▶ **DATA TO USE**:
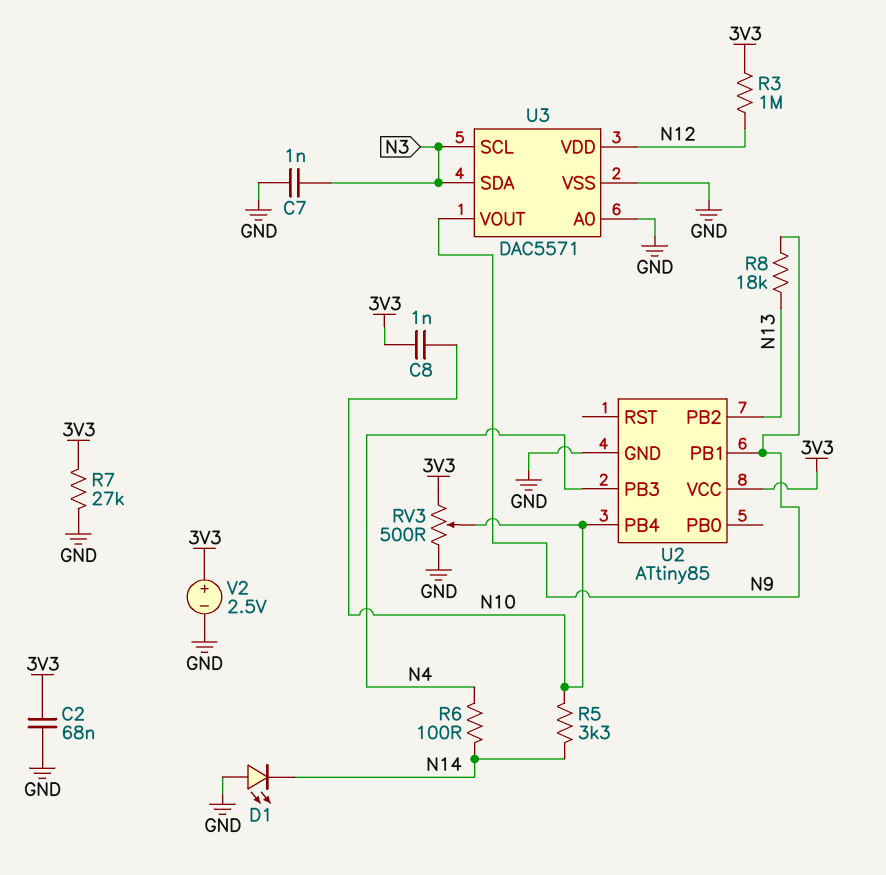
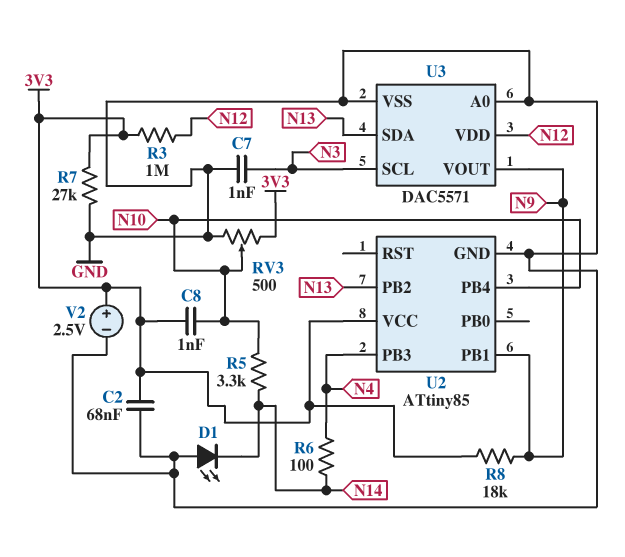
R8: 18k (N9, N13) -> 18k (3V3, N9)
U3 pin SDA: N3 -> N13

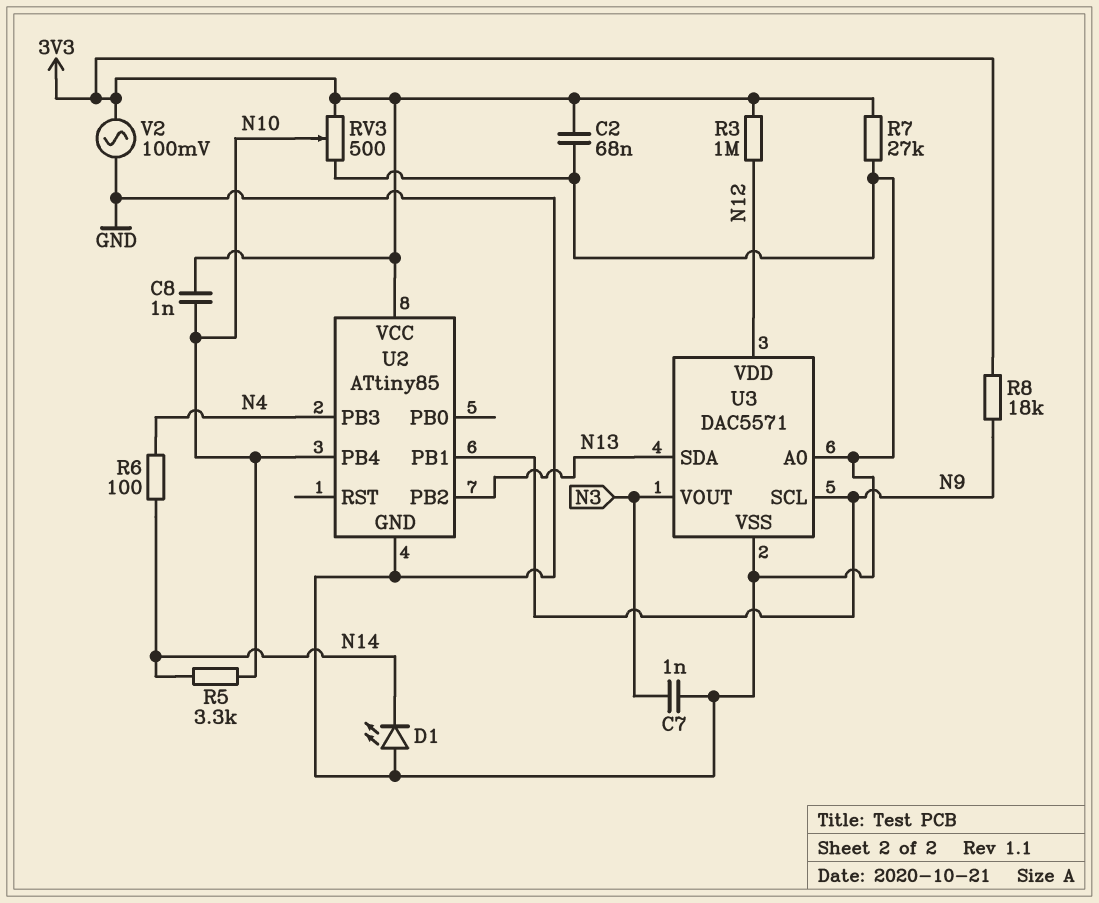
U3 pin SCL: N3 -> N9
U3 pin VOUT: N9 -> N3
V2: 2.5V (plus 3V3, minus GND) -> AC 100mV (3V3, GND)

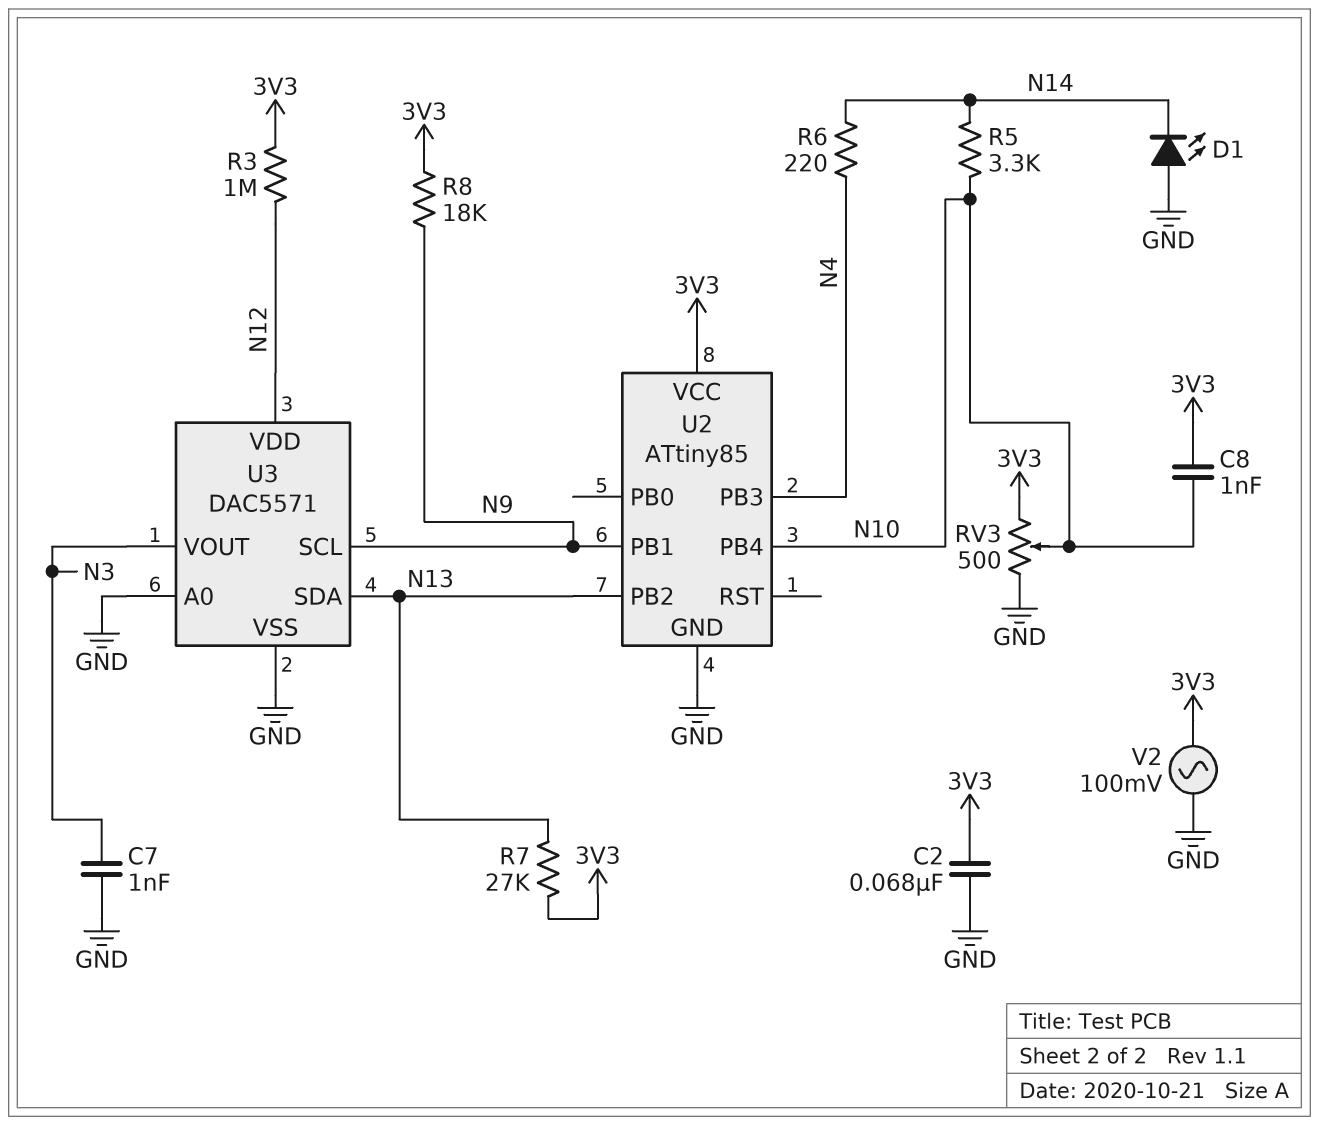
R6: 100 (N4, N14) -> 220 (N4, N14)
R7: 27k (3V3, GND) -> 27k (3V3, N13)

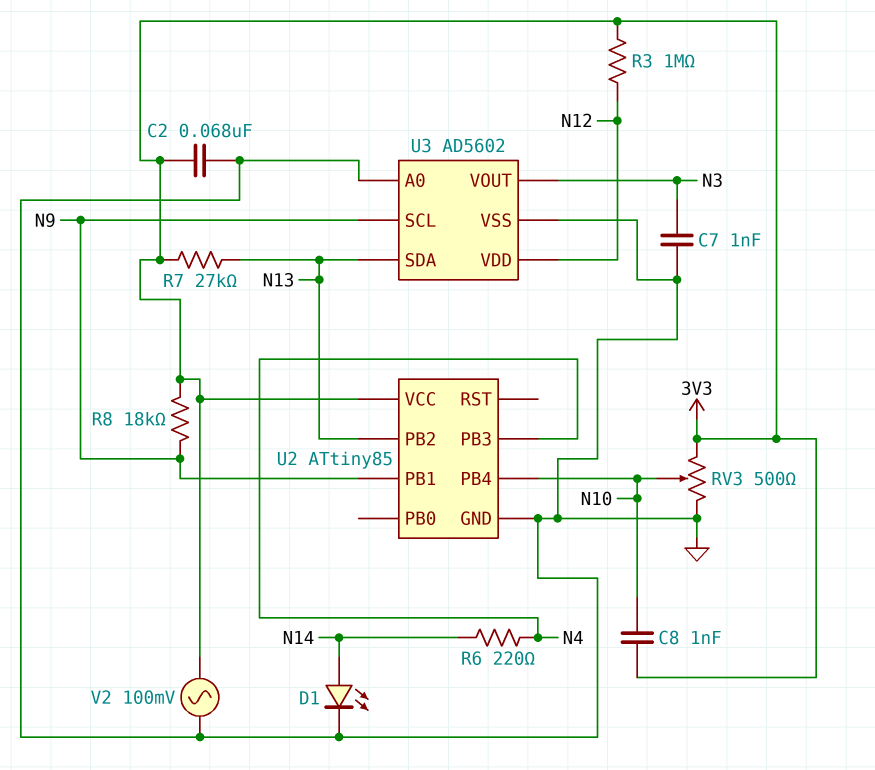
D1: LED (A GND, K N14) -> LED (A N14, K GND)
R5: 3.3k (N10, N14) -> none
U3: DAC5571 -> AD5602

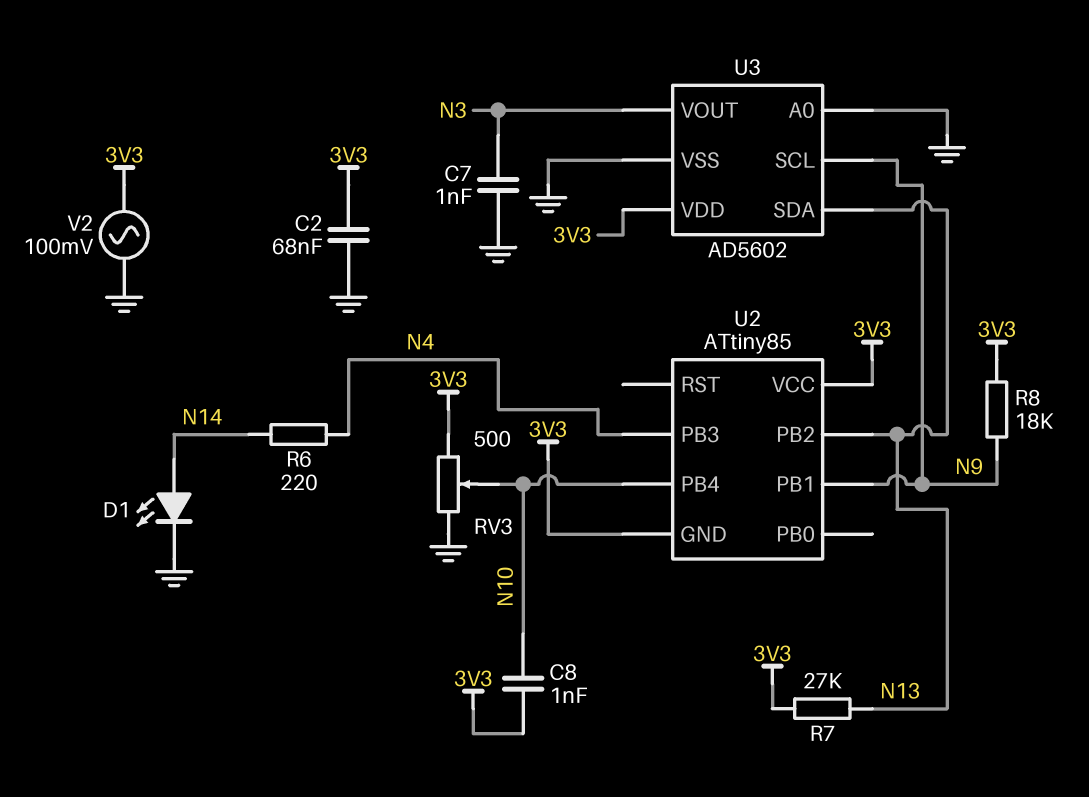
R3: 1M (3V3, N12) -> none
U2 pin GND: GND -> 3V3
U3 pin VDD: N12 -> 3V3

▶ **PROBLEM DESCRIPTION**: The required response consists solely of the lines from the line containing "U3 pin SDA: N3 -> N13" through the end of the listing, both ends included, copied exactly without pictures.

▶ **REPLY TO THE TASK**:
U3 pin SDA: N3 -> N13

U3 pin SCL: N3 -> N9
U3 pin VOUT: N9 -> N3
V2: 2.5V (plus 3V3, minus GND) -> AC 100mV (3V3, GND)

R6: 100 (N4, N14) -> 220 (N4, N14)
R7: 27k (3V3, GND) -> 27k (3V3, N13)

D1: LED (A GND, K N14) -> LED (A N14, K GND)
R5: 3.3k (N10, N14) -> none
U3: DAC5571 -> AD5602

R3: 1M (3V3, N12) -> none
U2 pin GND: GND -> 3V3
U3 pin VDD: N12 -> 3V3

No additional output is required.